• Exercise goal:
Print nothing but the lines below starting at the line that holds "R1: 680k (+24V, N004) -> none" and ending at the line that holds "C9: 150nF (+12V, GND) -> 470nF (+12V, GND)", including both, each exactly as written.

(Records shown Opens)

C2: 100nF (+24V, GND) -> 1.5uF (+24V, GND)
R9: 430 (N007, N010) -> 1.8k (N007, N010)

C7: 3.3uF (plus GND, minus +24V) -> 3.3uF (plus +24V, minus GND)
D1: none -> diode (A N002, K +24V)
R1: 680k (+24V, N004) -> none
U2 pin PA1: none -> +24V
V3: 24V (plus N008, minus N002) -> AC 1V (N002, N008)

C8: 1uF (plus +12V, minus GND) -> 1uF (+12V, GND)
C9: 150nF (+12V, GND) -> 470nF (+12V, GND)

(Records shown Closes)
(Records shown Opens)

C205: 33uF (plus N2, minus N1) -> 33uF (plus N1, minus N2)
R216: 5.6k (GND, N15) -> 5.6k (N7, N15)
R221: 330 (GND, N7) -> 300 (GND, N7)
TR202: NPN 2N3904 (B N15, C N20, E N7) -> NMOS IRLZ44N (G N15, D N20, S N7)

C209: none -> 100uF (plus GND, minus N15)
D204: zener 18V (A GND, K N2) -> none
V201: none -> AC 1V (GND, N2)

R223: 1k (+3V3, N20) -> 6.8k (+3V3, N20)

(Records shown Closes)

• Result below:
R1: 680k (+24V, N004) -> none
U2 pin PA1: none -> +24V
V3: 24V (plus N008, minus N002) -> AC 1V (N002, N008)

C8: 1uF (plus +12V, minus GND) -> 1uF (+12V, GND)
C9: 150nF (+12V, GND) -> 470nF (+12V, GND)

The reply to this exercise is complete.